* _What needs to be done_
Reproduce the entries. Match every word.

[Data items]

....................

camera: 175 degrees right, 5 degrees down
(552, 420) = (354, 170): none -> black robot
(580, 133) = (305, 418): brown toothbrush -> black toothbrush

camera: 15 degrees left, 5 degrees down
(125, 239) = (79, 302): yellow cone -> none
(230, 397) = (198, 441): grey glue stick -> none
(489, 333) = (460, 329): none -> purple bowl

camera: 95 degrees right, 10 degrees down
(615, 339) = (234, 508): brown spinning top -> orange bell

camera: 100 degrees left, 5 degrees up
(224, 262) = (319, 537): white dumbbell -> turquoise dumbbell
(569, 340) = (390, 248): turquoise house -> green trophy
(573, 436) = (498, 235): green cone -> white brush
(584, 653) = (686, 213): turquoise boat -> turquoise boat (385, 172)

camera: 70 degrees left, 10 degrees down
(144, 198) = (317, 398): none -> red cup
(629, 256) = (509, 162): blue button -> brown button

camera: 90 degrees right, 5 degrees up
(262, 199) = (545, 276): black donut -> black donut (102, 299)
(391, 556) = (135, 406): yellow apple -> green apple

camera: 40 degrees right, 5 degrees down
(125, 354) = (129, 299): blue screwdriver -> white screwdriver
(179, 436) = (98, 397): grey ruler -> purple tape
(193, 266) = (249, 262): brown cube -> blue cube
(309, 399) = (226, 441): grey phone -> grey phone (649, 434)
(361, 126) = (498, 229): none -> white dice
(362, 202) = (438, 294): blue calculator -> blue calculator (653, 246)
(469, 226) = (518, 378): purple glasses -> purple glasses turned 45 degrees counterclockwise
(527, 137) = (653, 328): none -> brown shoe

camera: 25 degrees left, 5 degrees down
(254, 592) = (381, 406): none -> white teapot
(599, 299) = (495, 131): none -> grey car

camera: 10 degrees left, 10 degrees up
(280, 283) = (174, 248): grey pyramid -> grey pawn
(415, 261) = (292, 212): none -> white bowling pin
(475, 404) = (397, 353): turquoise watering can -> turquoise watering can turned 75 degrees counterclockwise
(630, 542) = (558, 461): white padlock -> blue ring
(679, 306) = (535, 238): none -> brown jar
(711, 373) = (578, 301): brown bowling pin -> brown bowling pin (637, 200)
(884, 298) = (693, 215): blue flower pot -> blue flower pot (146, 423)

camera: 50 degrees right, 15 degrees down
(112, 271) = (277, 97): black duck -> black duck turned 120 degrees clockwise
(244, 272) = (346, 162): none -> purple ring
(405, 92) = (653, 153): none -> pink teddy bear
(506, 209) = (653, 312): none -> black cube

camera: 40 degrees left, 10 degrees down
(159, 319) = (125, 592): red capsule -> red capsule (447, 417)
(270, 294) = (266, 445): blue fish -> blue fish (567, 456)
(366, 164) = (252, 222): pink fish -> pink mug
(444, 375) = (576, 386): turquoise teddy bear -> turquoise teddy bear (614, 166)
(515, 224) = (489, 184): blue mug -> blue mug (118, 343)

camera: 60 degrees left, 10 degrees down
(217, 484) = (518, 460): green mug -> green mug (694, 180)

....................

* _Your response_
camera: 175 degrees right, 5 degrees down
(552, 420) = (354, 170): none -> black robot
(580, 133) = (305, 418): brown toothbrush -> black toothbrush

camera: 15 degrees left, 5 degrees down
(125, 239) = (79, 302): yellow cone -> none
(230, 397) = (198, 441): grey glue stick -> none
(489, 333) = (460, 329): none -> purple bowl

camera: 95 degrees right, 10 degrees down
(615, 339) = (234, 508): brown spinning top -> orange bell

camera: 100 degrees left, 5 degrees up
(224, 262) = (319, 537): white dumbbell -> turquoise dumbbell
(569, 340) = (390, 248): turquoise house -> green trophy
(573, 436) = (498, 235): green cone -> white brush
(584, 653) = (686, 213): turquoise boat -> turquoise boat (385, 172)

camera: 70 degrees left, 10 degrees down
(144, 198) = (317, 398): none -> red cup
(629, 256) = (509, 162): blue button -> brown button

camera: 90 degrees right, 5 degrees up
(262, 199) = (545, 276): black donut -> black donut (102, 299)
(391, 556) = (135, 406): yellow apple -> green apple

camera: 40 degrees right, 5 degrees down
(125, 354) = (129, 299): blue screwdriver -> white screwdriver
(179, 436) = (98, 397): grey ruler -> purple tape
(193, 266) = (249, 262): brown cube -> blue cube
(309, 399) = (226, 441): grey phone -> grey phone (649, 434)
(361, 126) = (498, 229): none -> white dice
(362, 202) = (438, 294): blue calculator -> blue calculator (653, 246)
(469, 226) = (518, 378): purple glasses -> purple glasses turned 45 degrees counterclockwise
(527, 137) = (653, 328): none -> brown shoe

camera: 25 degrees left, 5 degrees down
(254, 592) = (381, 406): none -> white teapot
(599, 299) = (495, 131): none -> grey car

camera: 10 degrees left, 10 degrees up
(280, 283) = (174, 248): grey pyramid -> grey pawn
(415, 261) = (292, 212): none -> white bowling pin
(475, 404) = (397, 353): turquoise watering can -> turquoise watering can turned 75 degrees counterclockwise
(630, 542) = (558, 461): white padlock -> blue ring
(679, 306) = (535, 238): none -> brown jar
(711, 373) = (578, 301): brown bowling pin -> brown bowling pin (637, 200)
(884, 298) = (693, 215): blue flower pot -> blue flower pot (146, 423)

camera: 50 degrees right, 15 degrees down
(112, 271) = (277, 97): black duck -> black duck turned 120 degrees clockwise
(244, 272) = (346, 162): none -> purple ring
(405, 92) = (653, 153): none -> pink teddy bear
(506, 209) = (653, 312): none -> black cube

camera: 40 degrees left, 10 degrees down
(159, 319) = (125, 592): red capsule -> red capsule (447, 417)
(270, 294) = (266, 445): blue fish -> blue fish (567, 456)
(366, 164) = (252, 222): pink fish -> pink mug
(444, 375) = (576, 386): turquoise teddy bear -> turquoise teddy bear (614, 166)
(515, 224) = (489, 184): blue mug -> blue mug (118, 343)

camera: 60 degrees left, 10 degrees down
(217, 484) = (518, 460): green mug -> green mug (694, 180)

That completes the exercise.